**Directions**
Start to finish, print the data below exactly, without the images.
++++ Supplied data
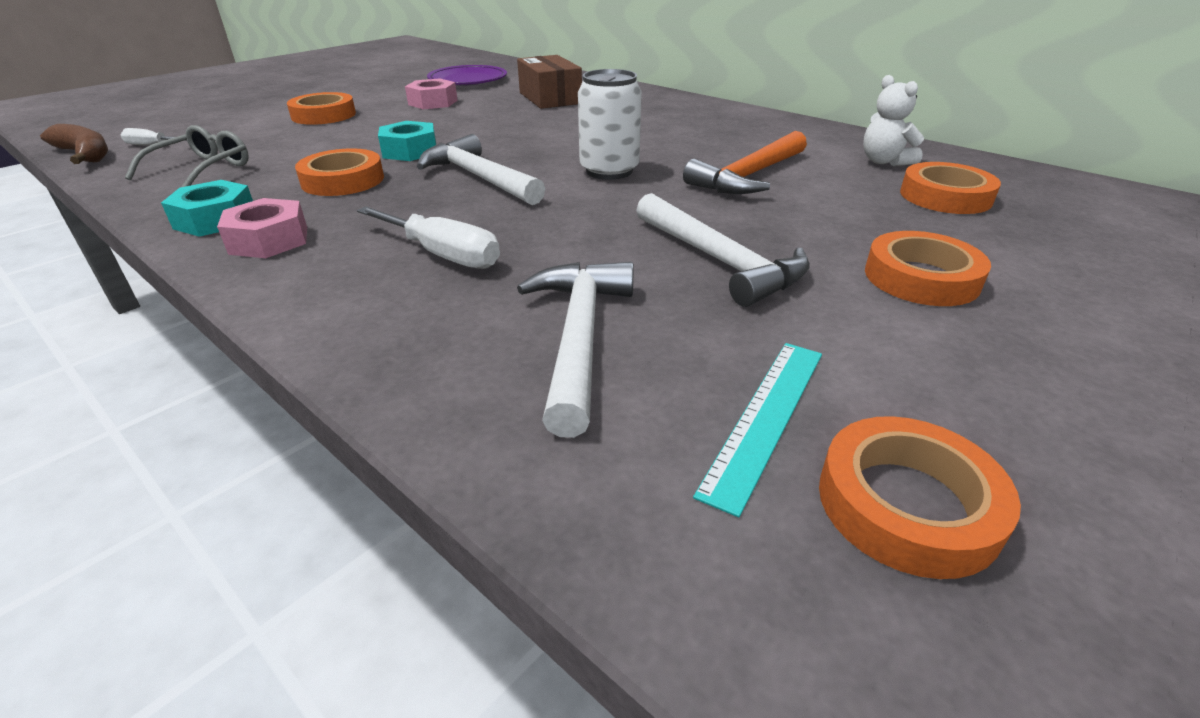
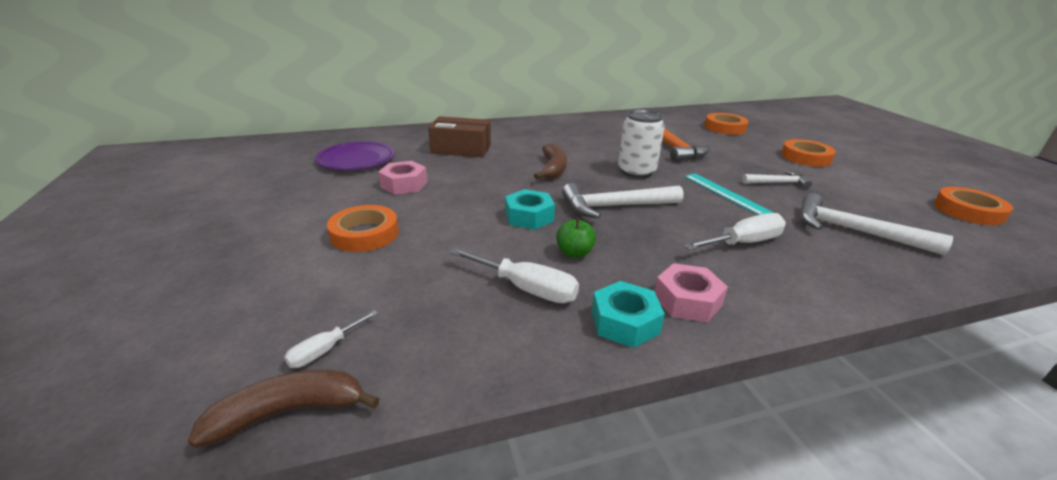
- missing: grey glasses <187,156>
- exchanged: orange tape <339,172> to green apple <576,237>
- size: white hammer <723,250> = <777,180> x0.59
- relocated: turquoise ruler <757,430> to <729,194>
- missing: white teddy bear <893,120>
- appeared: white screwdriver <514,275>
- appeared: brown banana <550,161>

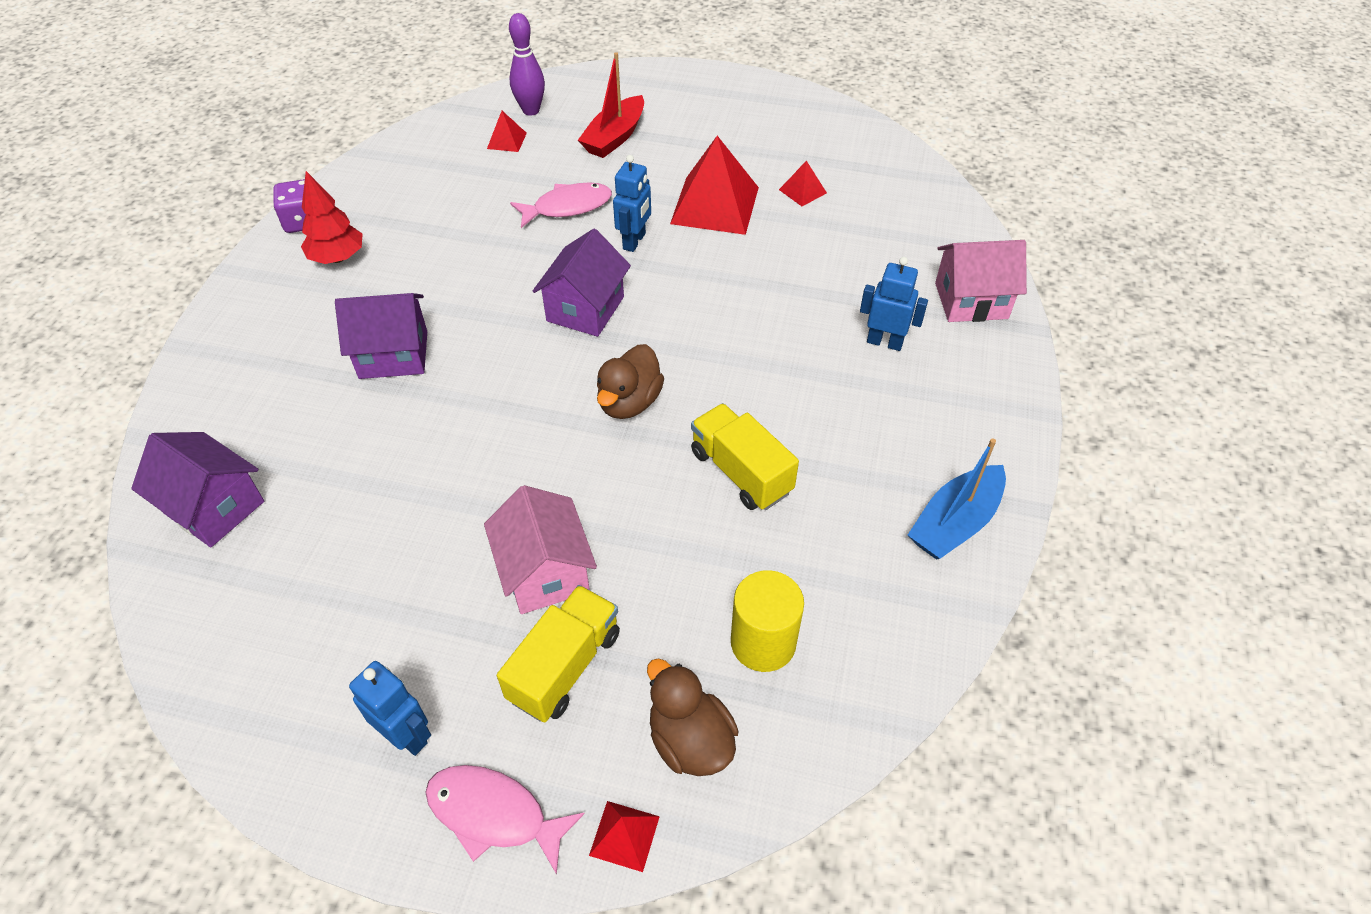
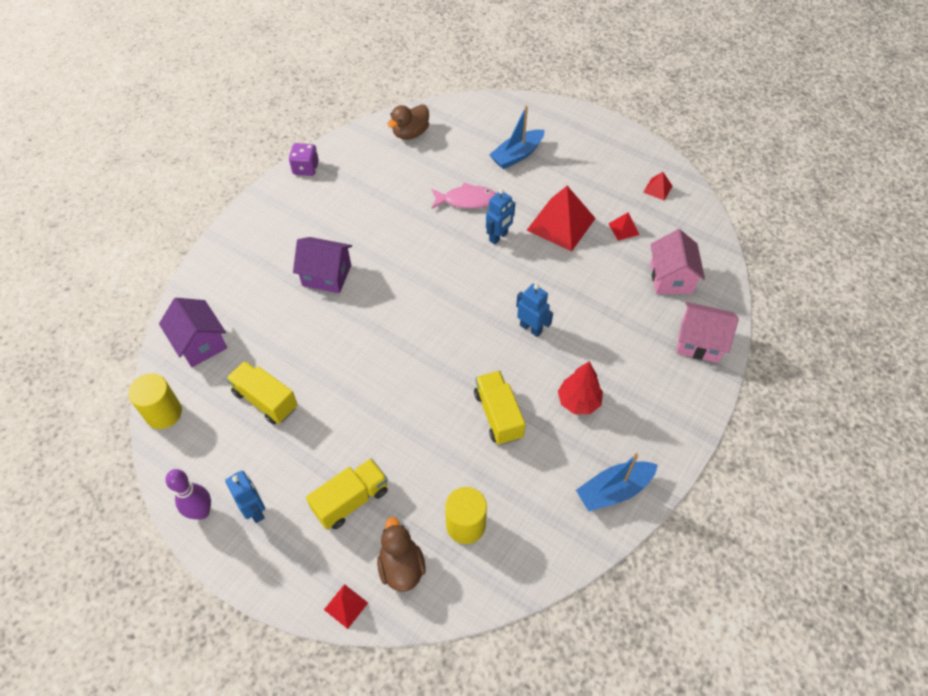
- relocated: red tree <331,217> to <580,387>
- missing: pink fish <505,820>
- relocated: pink house <540,549> to <677,261>
- relocated: red pyramid <507,131> to <657,186>
- relocated: purple bowling pin <527,64> to <188,494>
- missing: purple house <582,283>
- colour: red boat <611,105> to blue boat <517,137>
- relocated: brown duck <630,381> to <408,122>
- relocated: blue robot <894,304> to <534,310>
- appeared: yellow cylinder <155,401>
- appeared: yellow truck <262,392>

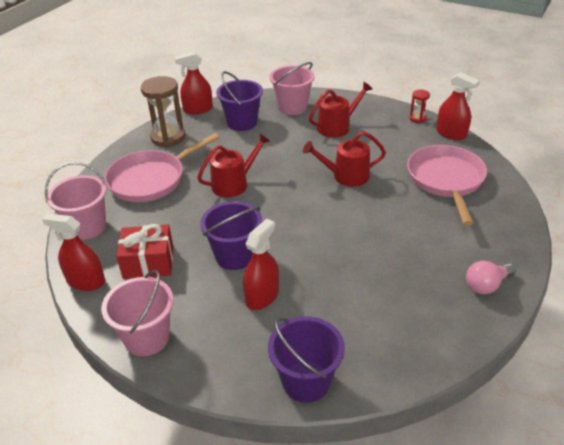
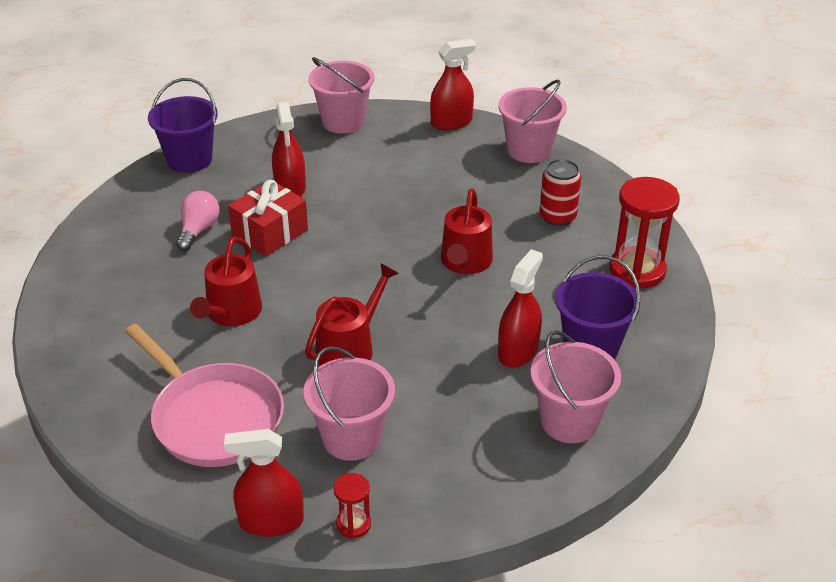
- exchanged: pink pan <162,167> to red can <560,192>
- relocated: red gift <144,251> to <268,218>
- colour: brown hourglass <163,111> to red hourglass <644,233>
- relocated: red spray bottle <194,83> to <520,308>
- missing: purple bucket <231,235>
- relocated: red watering can <340,110> to <226,281>
- relocated: pink light bulb <490,277> to <198,221>
- appeared: pink bucket <349,403>

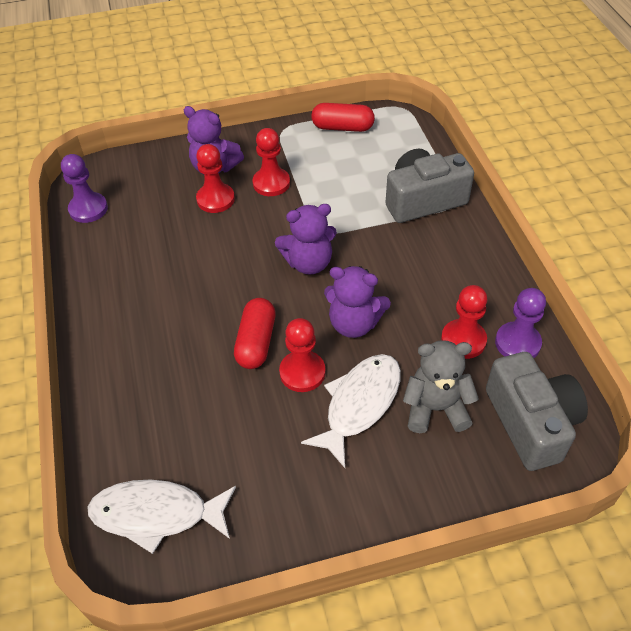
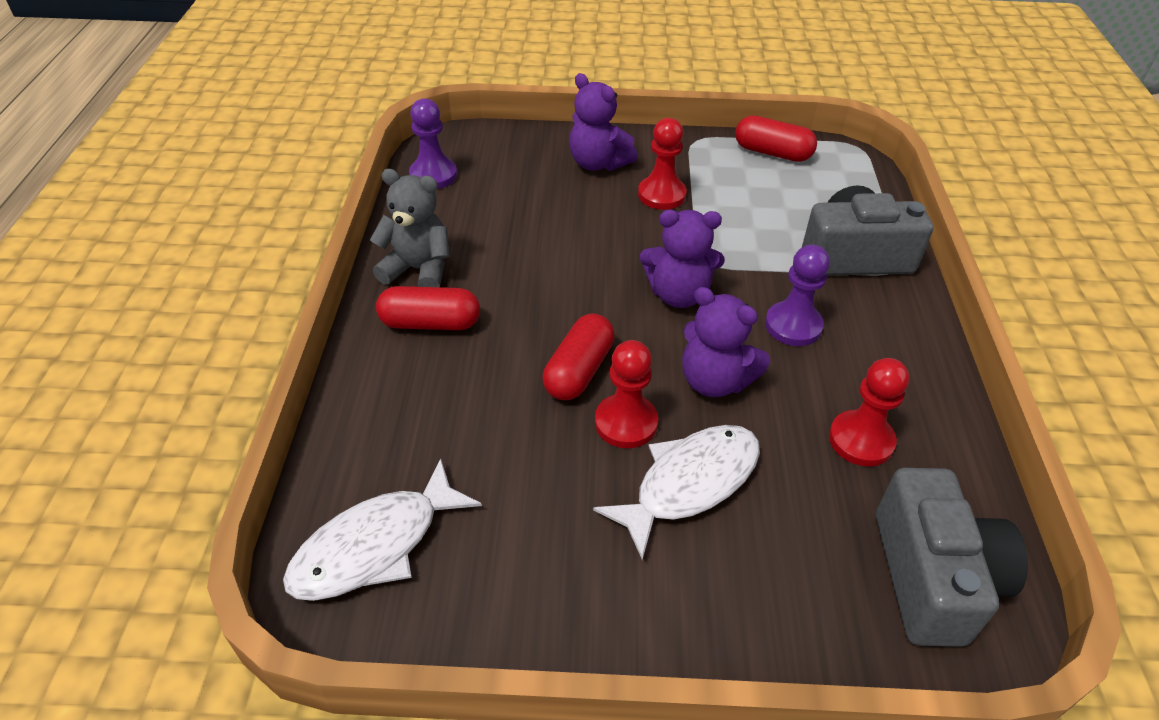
- spun: white fish <162,516> = <382,530> 60 degrees counterclockwise
- missing: red pawn <215,178>
- relocated: grey teddy bear <441,386> to <409,228>
- relocated: purple pawn <520,323> to <797,295>
- appeared: red capsule <428,308>

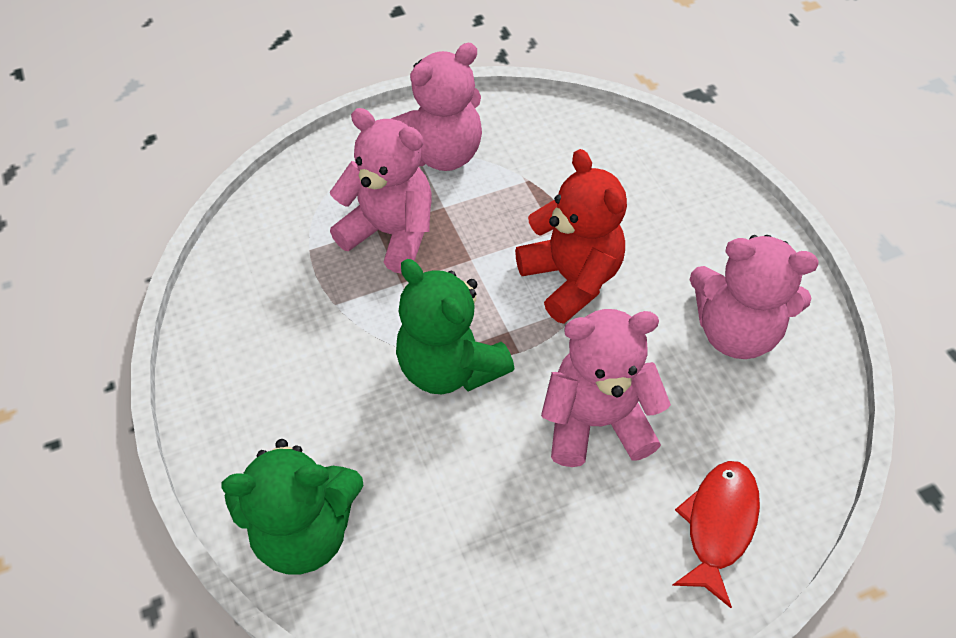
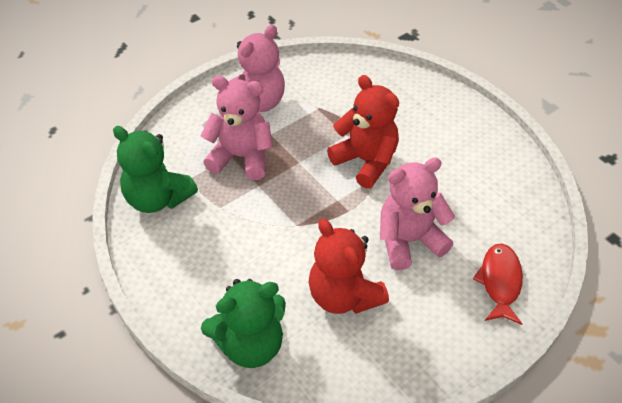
- relocated: green teddy bear <455,326> to <155,169>
- missing: pink teddy bear <754,297>
- appeared: red teddy bear <349,266>

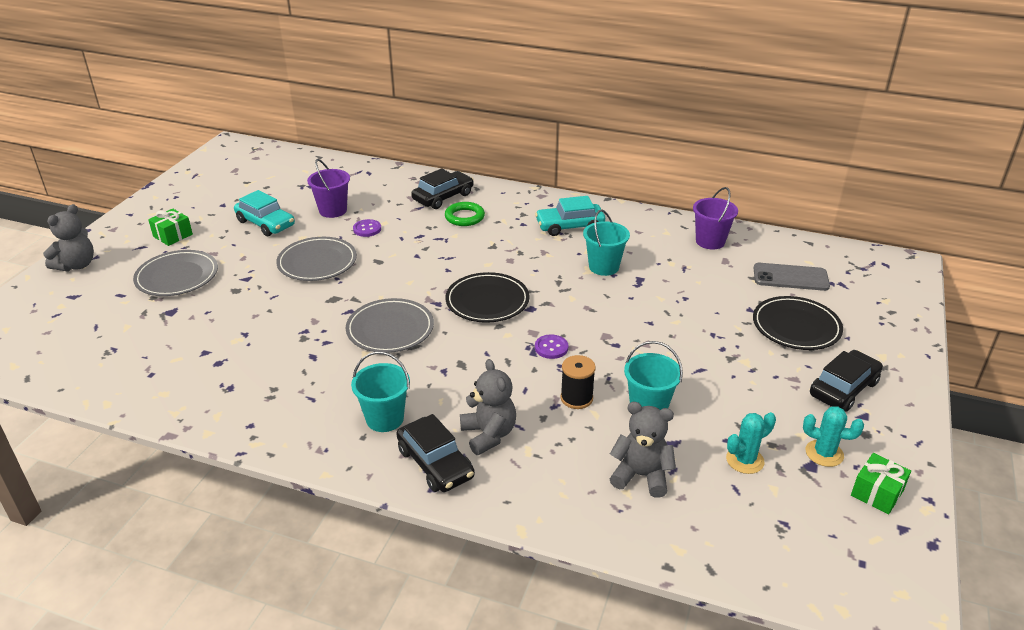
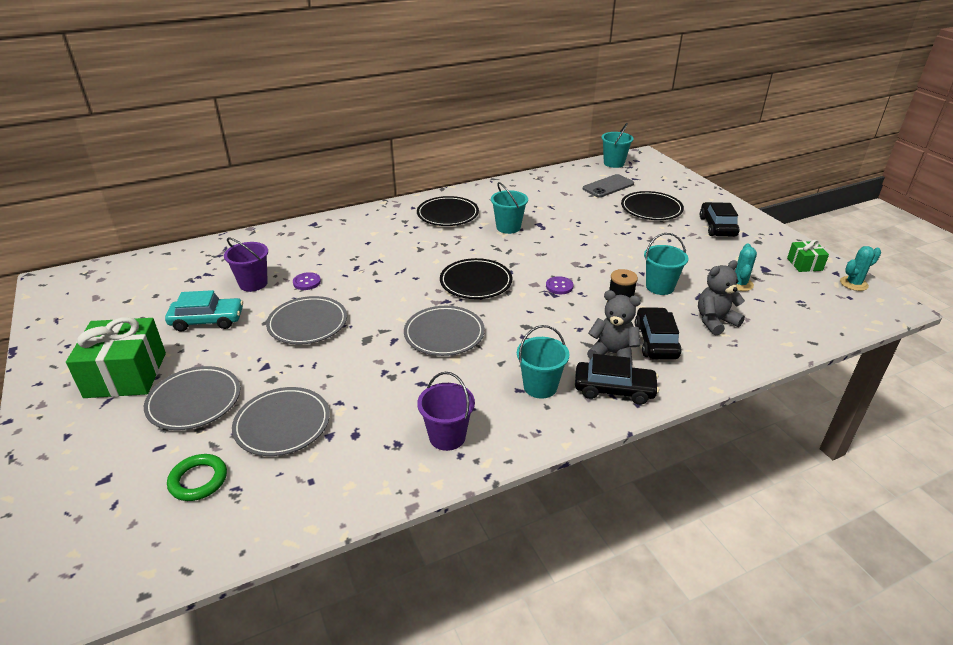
- missing: grey teddy bear <68,237>
- size: green gift <170,227> = <116,357> x1.96
- relocated: black car <442,188> to <658,333>
- relocated: green ring <465,214> to <197,477>
- exchanged: turquoise car <570,216> to black plate <448,211>
- relocated: purple bucket <715,218> to <446,411>
- relocated: turquoise cactus <833,436> to <860,268>
- appeared: grey plate <281,421>
- appeared: turquoise bucket <617,145>

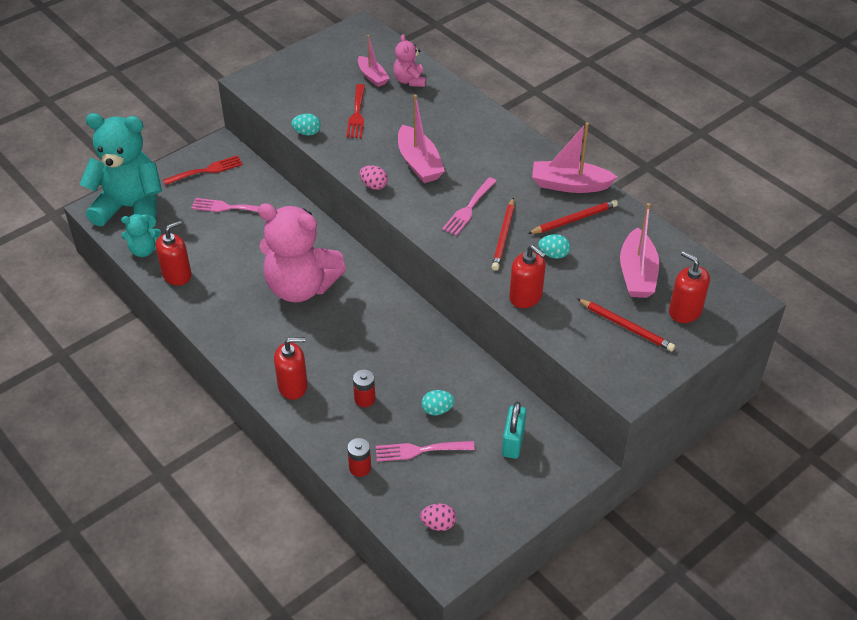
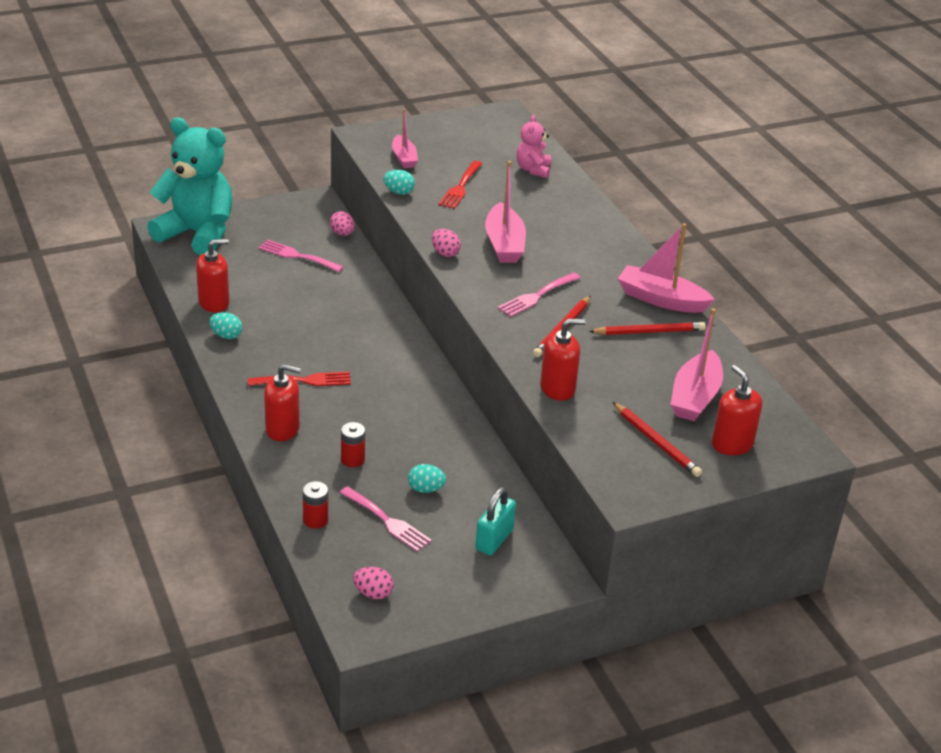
- missing: turquoise teddy bear <141,235>
- relocated: red fork <203,170> to <299,379>
- missing: pink teddy bear <302,252>
- relocated: pink boat <374,61> to <405,138>
- spun: pink fork <425,451> = <386,519> 150 degrees counterclockwise
- spun: red soap dispenser <527,276> = <563,360> 75 degrees counterclockwise
- relocated: turquoise egg <554,246> to <225,325>
- appeared: pink egg <342,223>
++++++++
**Task answer**
- missing: grey glasses <187,156>
- exchanged: orange tape <339,172> to green apple <576,237>
- size: white hammer <723,250> = <777,180> x0.59
- relocated: turquoise ruler <757,430> to <729,194>
- missing: white teddy bear <893,120>
- appeared: white screwdriver <514,275>
- appeared: brown banana <550,161>

- relocated: red tree <331,217> to <580,387>
- missing: pink fish <505,820>
- relocated: pink house <540,549> to <677,261>
- relocated: red pyramid <507,131> to <657,186>
- relocated: purple bowling pin <527,64> to <188,494>
- missing: purple house <582,283>
- colour: red boat <611,105> to blue boat <517,137>
- relocated: brown duck <630,381> to <408,122>
- relocated: blue robot <894,304> to <534,310>
- appeared: yellow cylinder <155,401>
- appeared: yellow truck <262,392>

- exchanged: pink pan <162,167> to red can <560,192>
- relocated: red gift <144,251> to <268,218>
- colour: brown hourglass <163,111> to red hourglass <644,233>
- relocated: red spray bottle <194,83> to <520,308>
- missing: purple bucket <231,235>
- relocated: red watering can <340,110> to <226,281>
- relocated: pink light bulb <490,277> to <198,221>
- appeared: pink bucket <349,403>

- spun: white fish <162,516> = <382,530> 60 degrees counterclockwise
- missing: red pawn <215,178>
- relocated: grey teddy bear <441,386> to <409,228>
- relocated: purple pawn <520,323> to <797,295>
- appeared: red capsule <428,308>

- relocated: green teddy bear <455,326> to <155,169>
- missing: pink teddy bear <754,297>
- appeared: red teddy bear <349,266>

- missing: grey teddy bear <68,237>
- size: green gift <170,227> = <116,357> x1.96
- relocated: black car <442,188> to <658,333>
- relocated: green ring <465,214> to <197,477>
- exchanged: turquoise car <570,216> to black plate <448,211>
- relocated: purple bucket <715,218> to <446,411>
- relocated: turquoise cactus <833,436> to <860,268>
- appeared: grey plate <281,421>
- appeared: turquoise bucket <617,145>

- missing: turquoise teddy bear <141,235>
- relocated: red fork <203,170> to <299,379>
- missing: pink teddy bear <302,252>
- relocated: pink boat <374,61> to <405,138>
- spun: pink fork <425,451> = <386,519> 150 degrees counterclockwise
- spun: red soap dispenser <527,276> = <563,360> 75 degrees counterclockwise
- relocated: turquoise egg <554,246> to <225,325>
- appeared: pink egg <342,223>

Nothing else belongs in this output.